» **WHAT YOU HAVE TO DO**
In the listing that follows, give every line again exactly and omit the pictures.

» **EXTRACTED RECORDS**
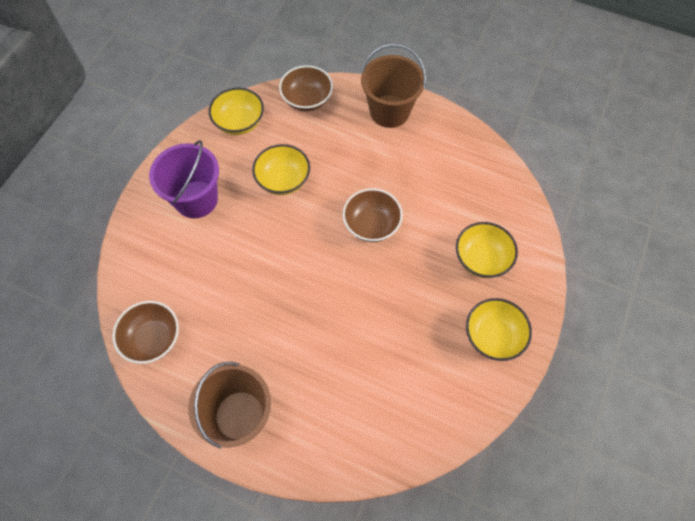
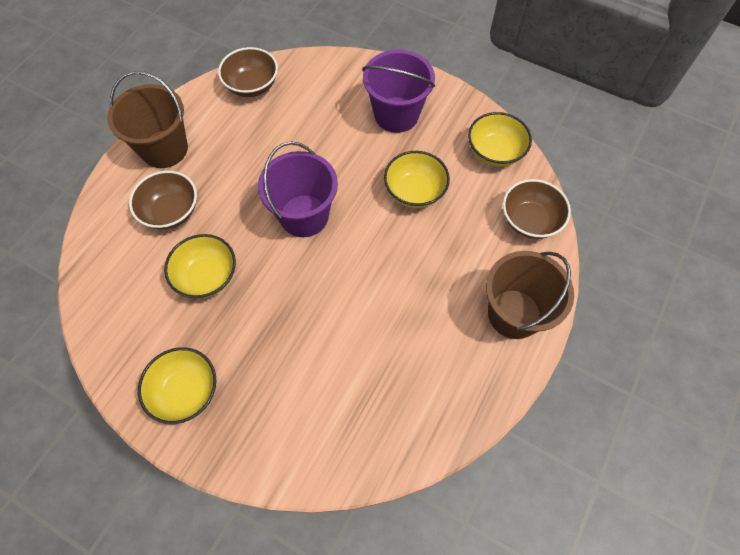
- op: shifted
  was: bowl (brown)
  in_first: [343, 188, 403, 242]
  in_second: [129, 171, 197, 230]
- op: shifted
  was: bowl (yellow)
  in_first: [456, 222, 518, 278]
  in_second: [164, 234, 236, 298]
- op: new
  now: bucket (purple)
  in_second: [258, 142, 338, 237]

» **OUTPUT BELOW**
- op: shifted
  was: bowl (brown)
  in_first: [343, 188, 403, 242]
  in_second: [129, 171, 197, 230]
- op: shifted
  was: bowl (yellow)
  in_first: [456, 222, 518, 278]
  in_second: [164, 234, 236, 298]
- op: new
  now: bucket (purple)
  in_second: [258, 142, 338, 237]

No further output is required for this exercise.